## Work instruction
Within the records below, find each line that holds the string "orange", then copy it.

Recorded data
----
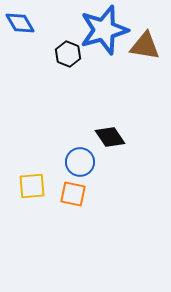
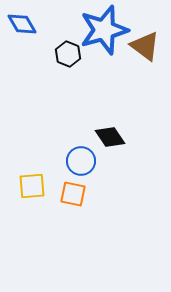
blue diamond: moved 2 px right, 1 px down
brown triangle: rotated 28 degrees clockwise
blue circle: moved 1 px right, 1 px up
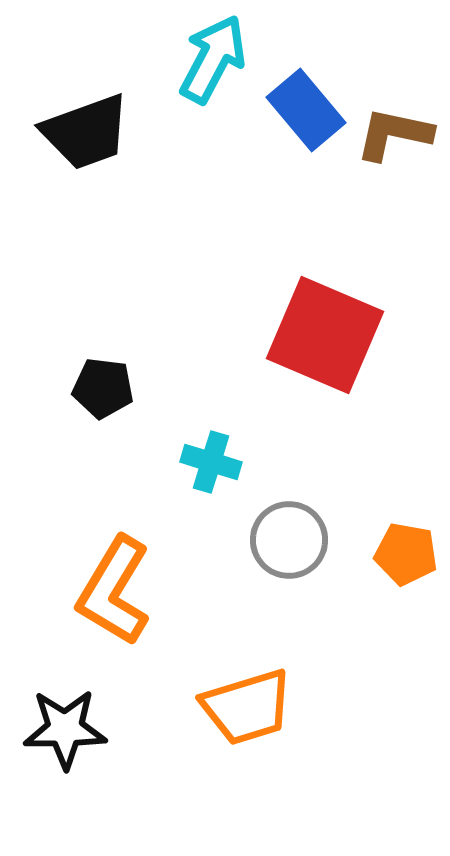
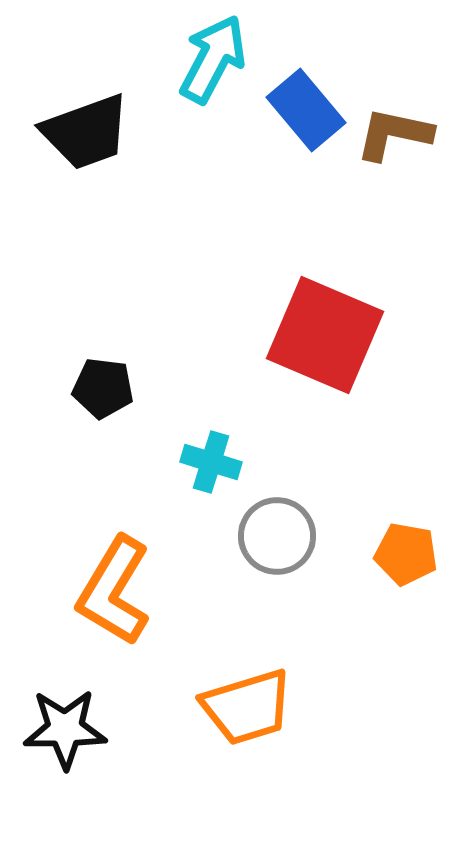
gray circle: moved 12 px left, 4 px up
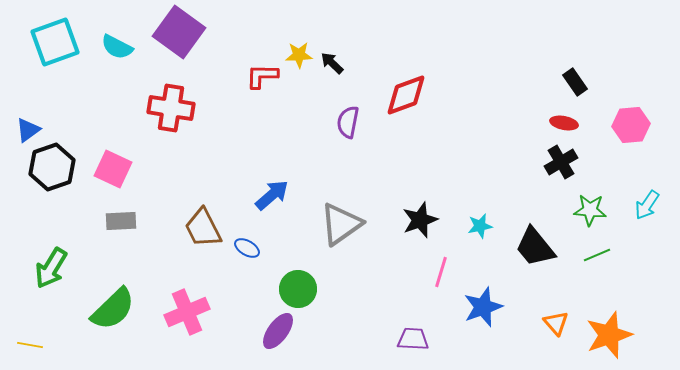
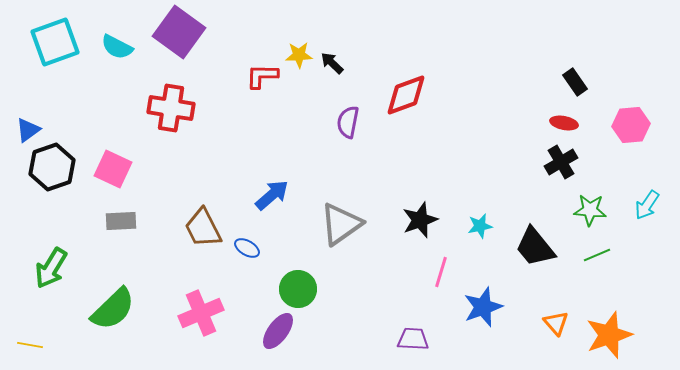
pink cross: moved 14 px right, 1 px down
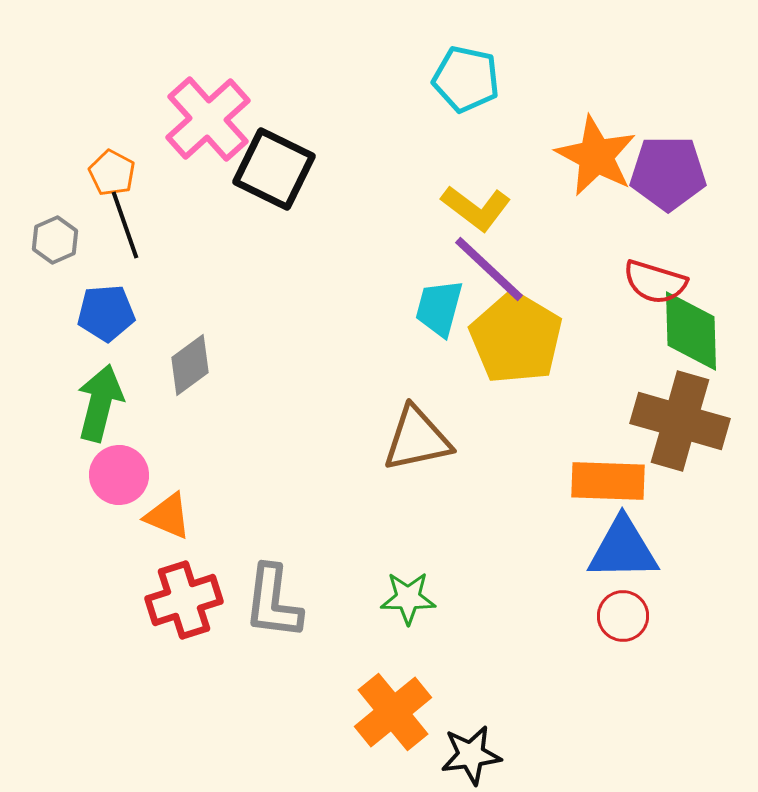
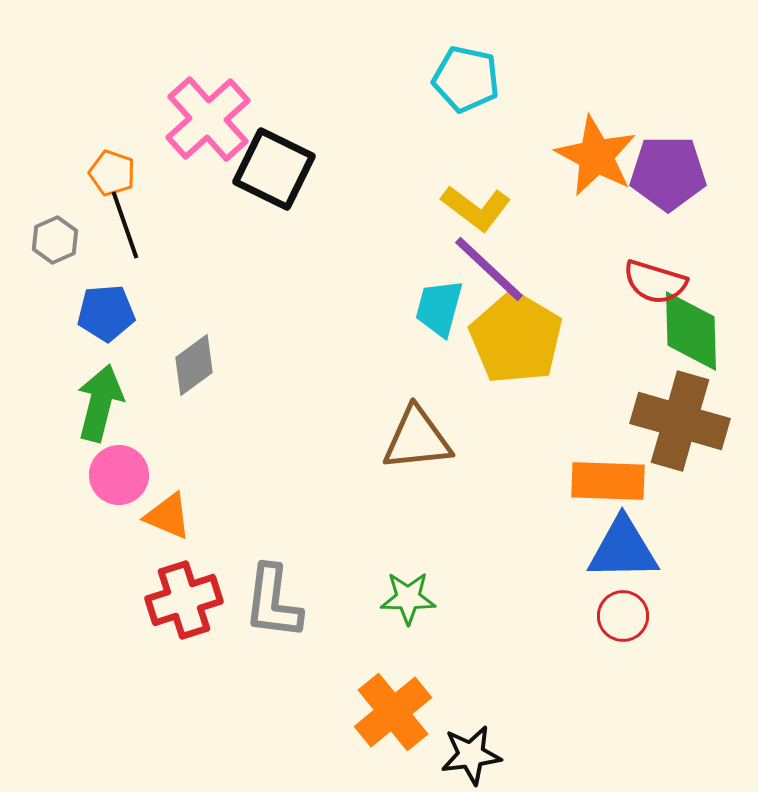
orange pentagon: rotated 9 degrees counterclockwise
gray diamond: moved 4 px right
brown triangle: rotated 6 degrees clockwise
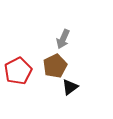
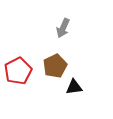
gray arrow: moved 11 px up
black triangle: moved 4 px right; rotated 30 degrees clockwise
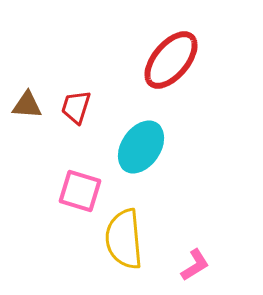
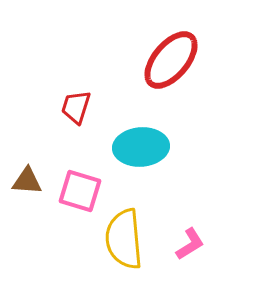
brown triangle: moved 76 px down
cyan ellipse: rotated 52 degrees clockwise
pink L-shape: moved 5 px left, 21 px up
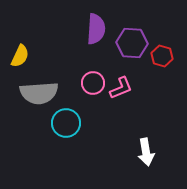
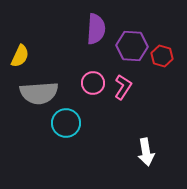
purple hexagon: moved 3 px down
pink L-shape: moved 2 px right, 1 px up; rotated 35 degrees counterclockwise
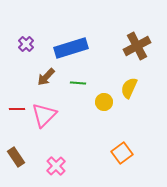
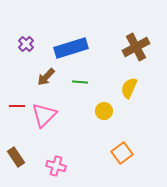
brown cross: moved 1 px left, 1 px down
green line: moved 2 px right, 1 px up
yellow circle: moved 9 px down
red line: moved 3 px up
pink cross: rotated 30 degrees counterclockwise
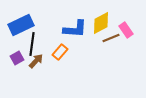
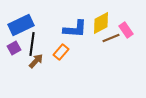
orange rectangle: moved 1 px right
purple square: moved 3 px left, 10 px up
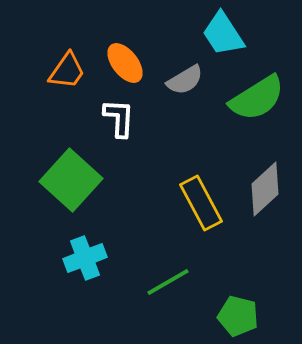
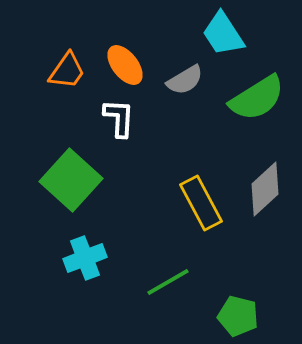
orange ellipse: moved 2 px down
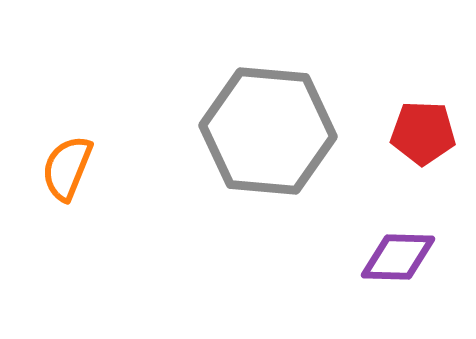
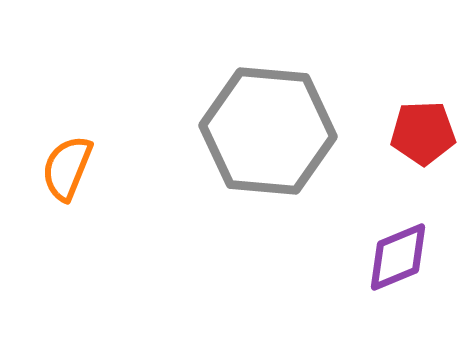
red pentagon: rotated 4 degrees counterclockwise
purple diamond: rotated 24 degrees counterclockwise
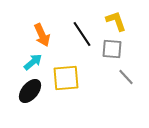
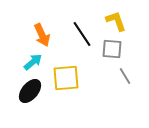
gray line: moved 1 px left, 1 px up; rotated 12 degrees clockwise
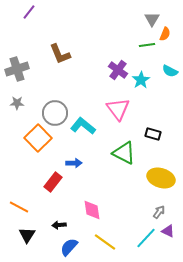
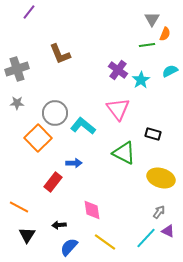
cyan semicircle: rotated 126 degrees clockwise
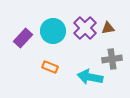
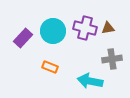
purple cross: rotated 30 degrees counterclockwise
cyan arrow: moved 4 px down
----
## Answer to the problem
orange pentagon: rotated 9 degrees counterclockwise
orange rectangle: moved 1 px right
orange ellipse: moved 2 px down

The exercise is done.